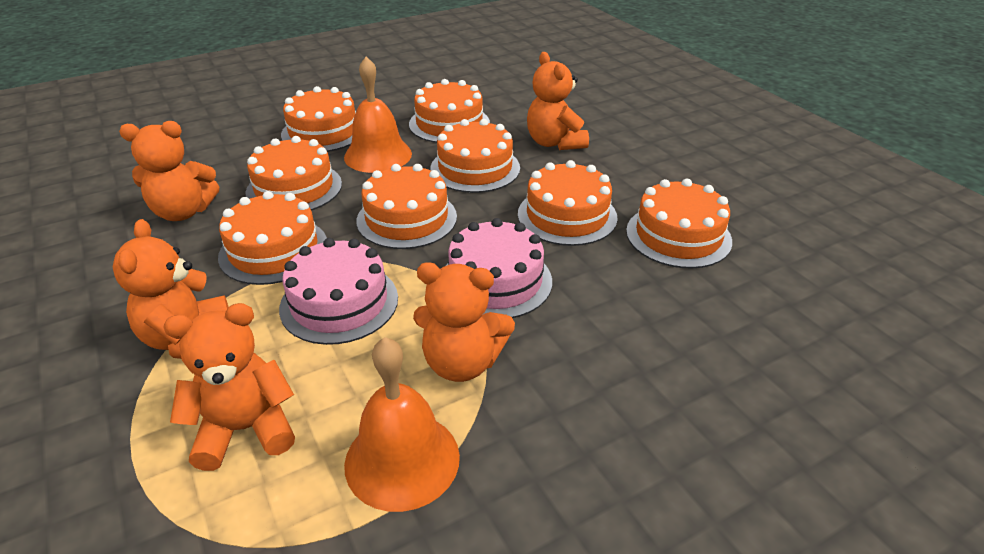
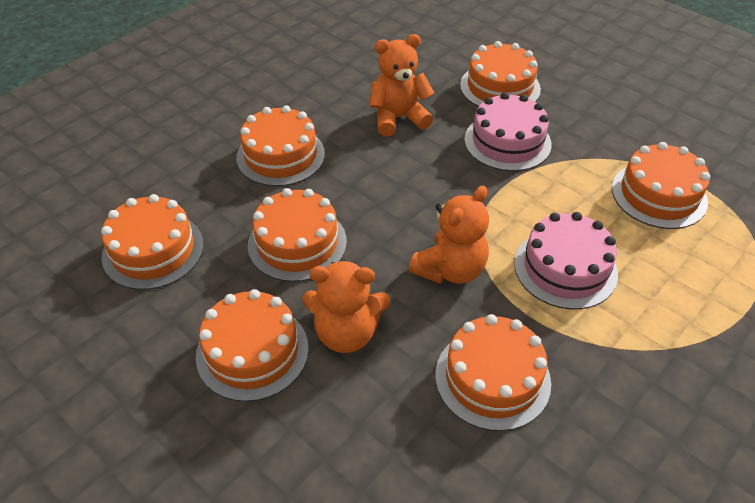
orange bell: 2 -> 0
orange cake: 8 -> 7
orange teddy bear: 5 -> 3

WORK TO COMPLETE:
Output the material word for word, and keep the pictures out.

ANSWER BOX:
orange bell: 2 -> 0
orange cake: 8 -> 7
orange teddy bear: 5 -> 3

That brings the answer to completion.